_INSTRUCTIONS TO FOLLOW_:
Lines to return, exactly: from the line with "TEMP3 pin OUT: B6 -> A2" to the line with "TFT pin DC: B6 -> A7" in the entries below, both included.

_RECORDS FOR THE TASK_:
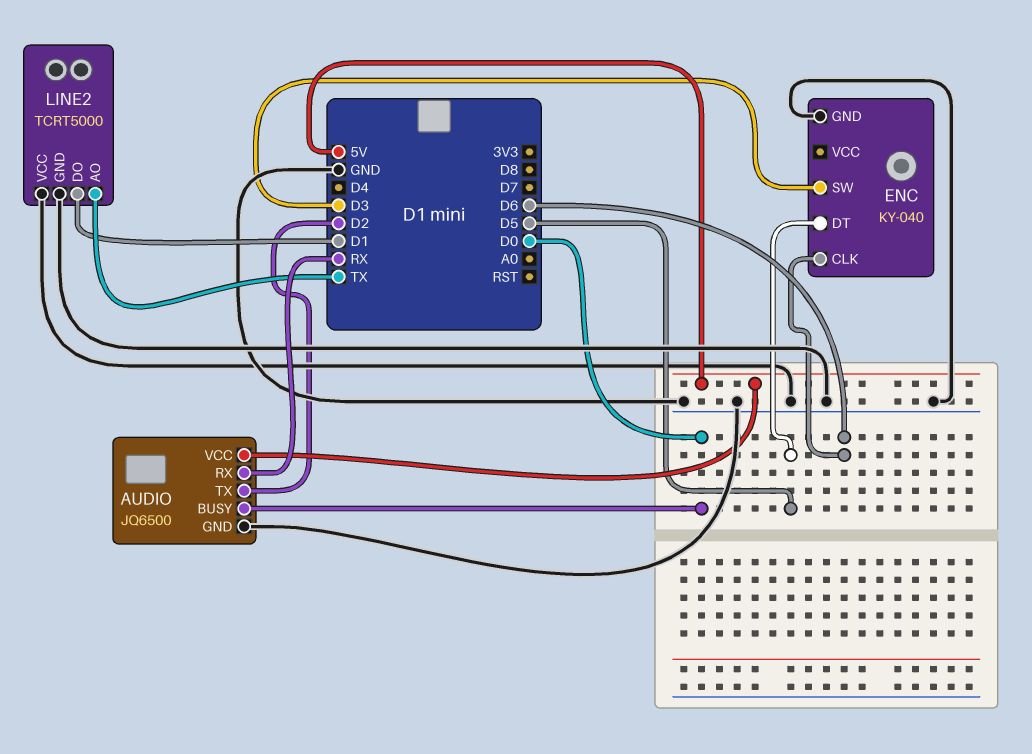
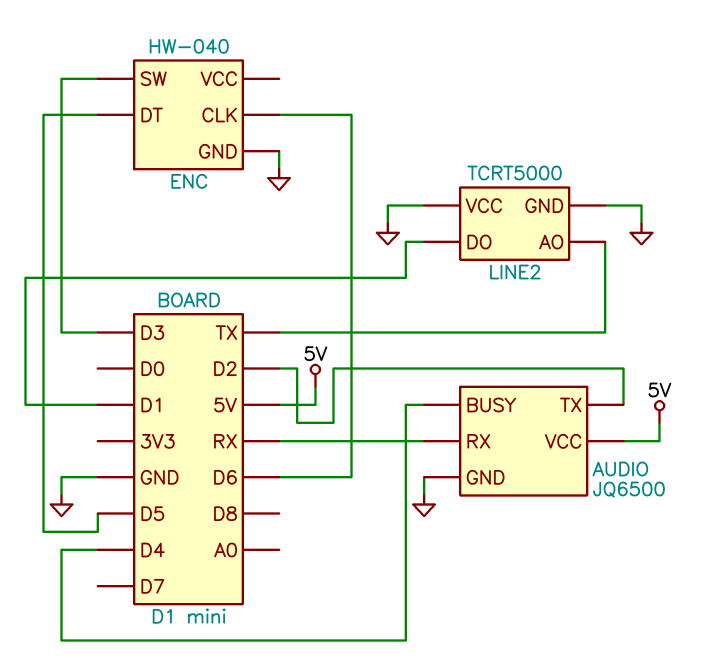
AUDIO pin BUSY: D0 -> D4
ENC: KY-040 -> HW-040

--

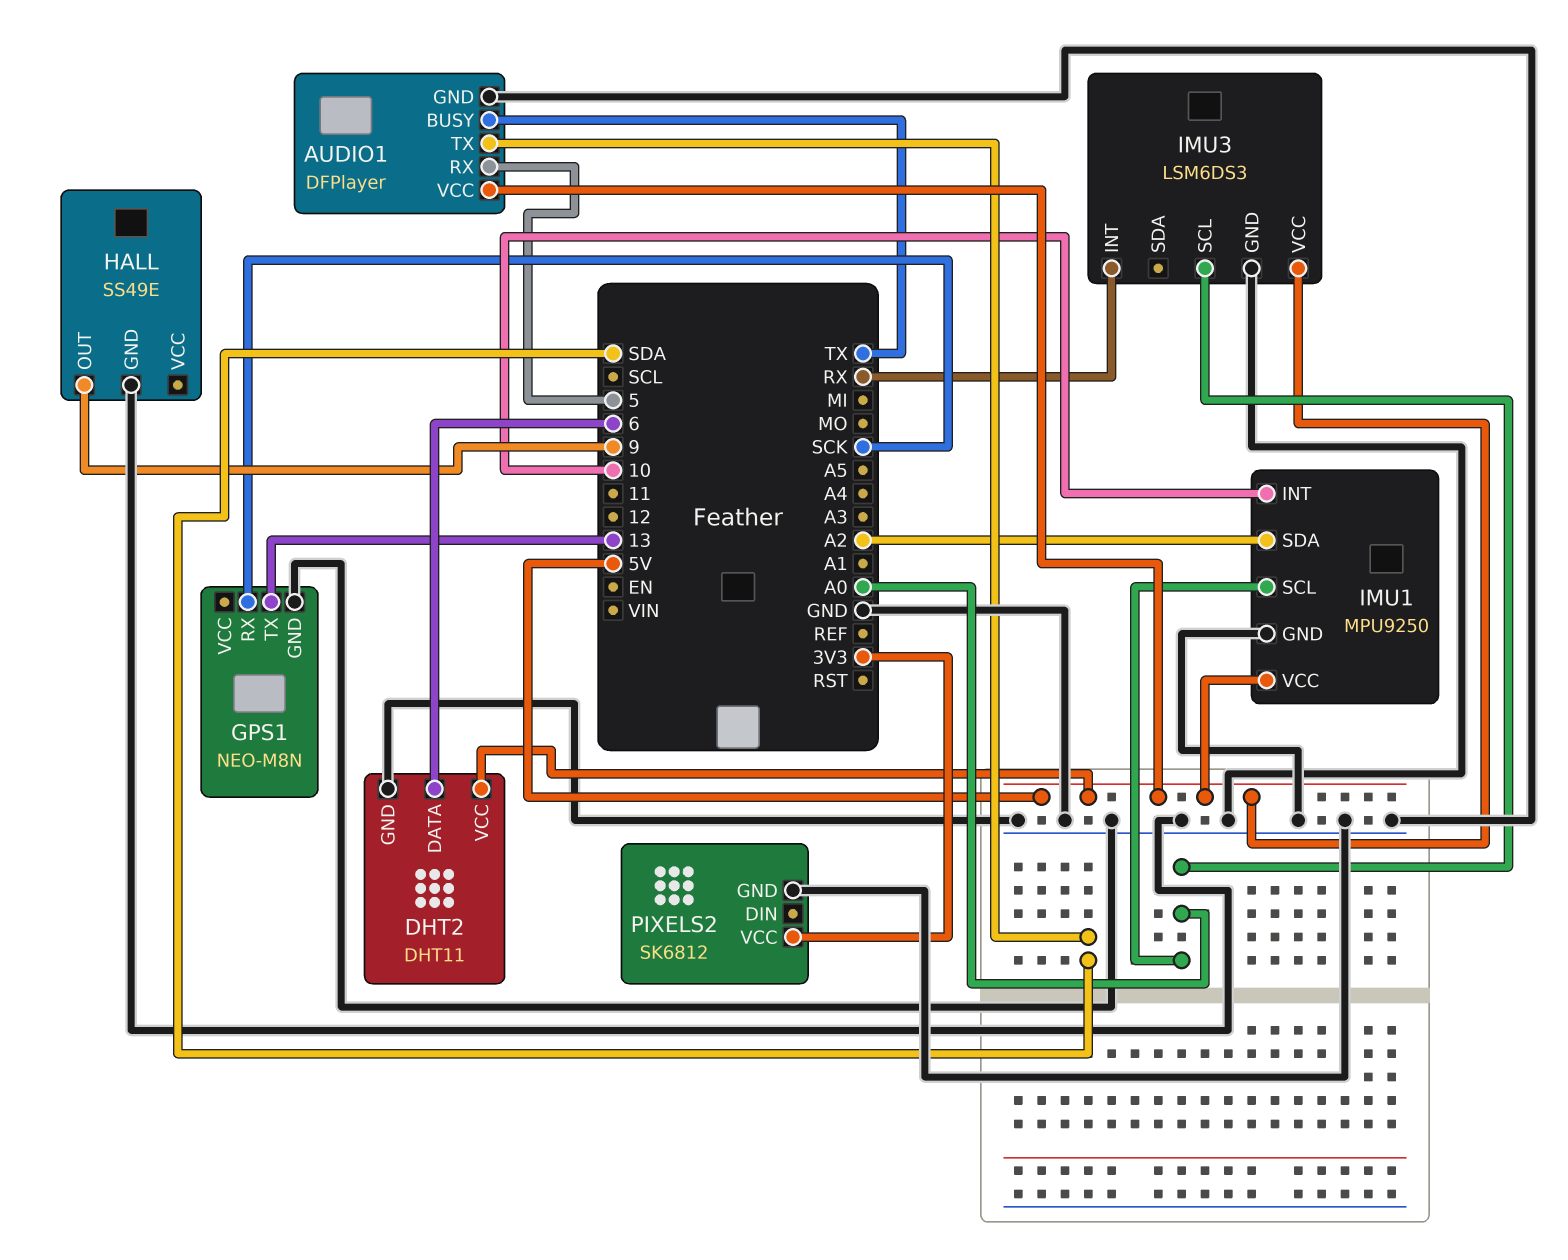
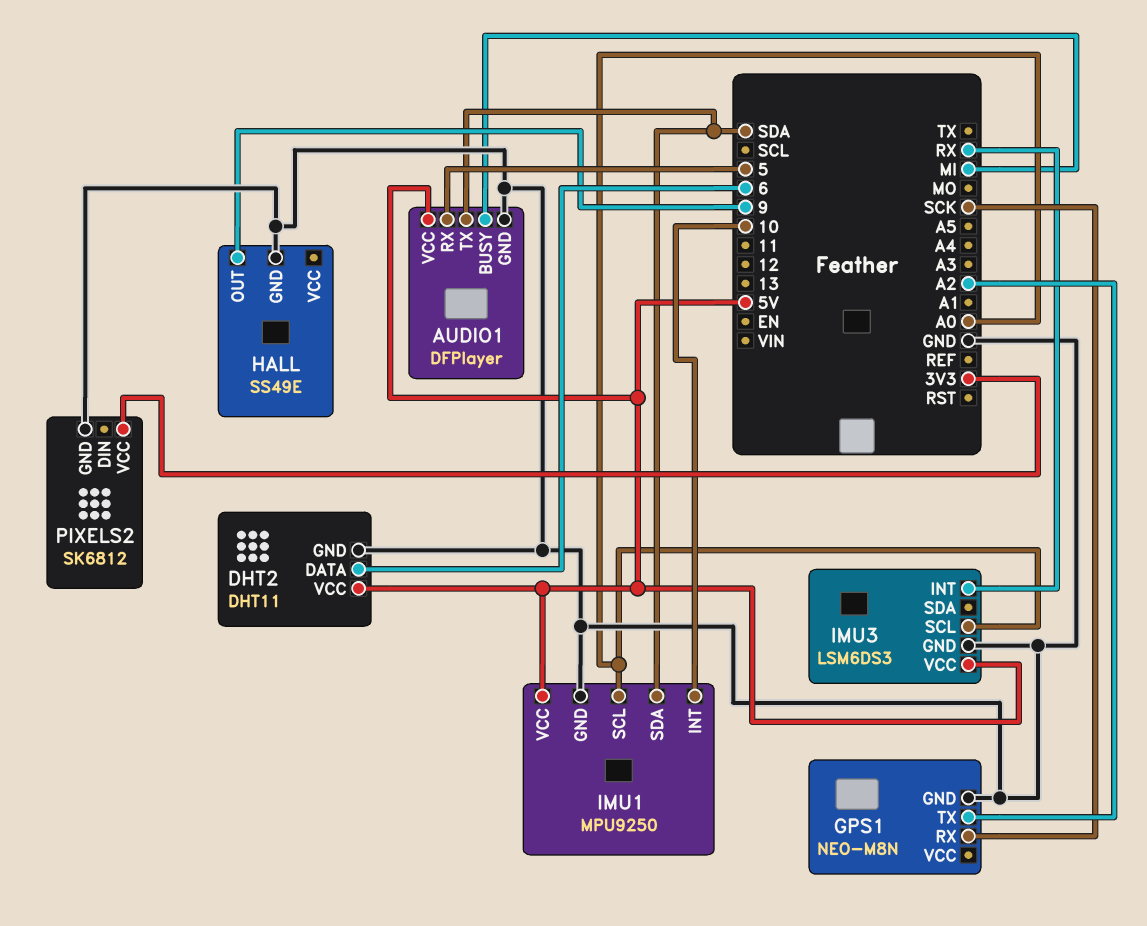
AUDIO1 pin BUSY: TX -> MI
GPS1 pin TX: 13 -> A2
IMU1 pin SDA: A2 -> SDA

* * *

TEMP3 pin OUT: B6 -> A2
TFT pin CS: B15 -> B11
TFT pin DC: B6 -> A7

_OUTPUT OF THE TASK_:
TEMP3 pin OUT: B6 -> A2
TFT pin CS: B15 -> B11
TFT pin DC: B6 -> A7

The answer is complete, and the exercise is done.